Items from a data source
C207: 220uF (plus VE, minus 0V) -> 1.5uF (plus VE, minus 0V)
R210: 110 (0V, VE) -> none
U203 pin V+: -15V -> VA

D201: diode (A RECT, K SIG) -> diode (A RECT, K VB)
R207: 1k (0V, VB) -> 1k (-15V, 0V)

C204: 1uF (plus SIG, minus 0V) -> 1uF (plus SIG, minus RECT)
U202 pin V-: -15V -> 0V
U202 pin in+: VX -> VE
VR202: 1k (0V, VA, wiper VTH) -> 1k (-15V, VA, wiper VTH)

◆ **EXERCISE GOAL**
Print the data above exactly.

◆ **PROBLEM SOLUTION**
C207: 220uF (plus VE, minus 0V) -> 1.5uF (plus VE, minus 0V)
R210: 110 (0V, VE) -> none
U203 pin V+: -15V -> VA

D201: diode (A RECT, K SIG) -> diode (A RECT, K VB)
R207: 1k (0V, VB) -> 1k (-15V, 0V)

C204: 1uF (plus SIG, minus 0V) -> 1uF (plus SIG, minus RECT)
U202 pin V-: -15V -> 0V
U202 pin in+: VX -> VE
VR202: 1k (0V, VA, wiper VTH) -> 1k (-15V, VA, wiper VTH)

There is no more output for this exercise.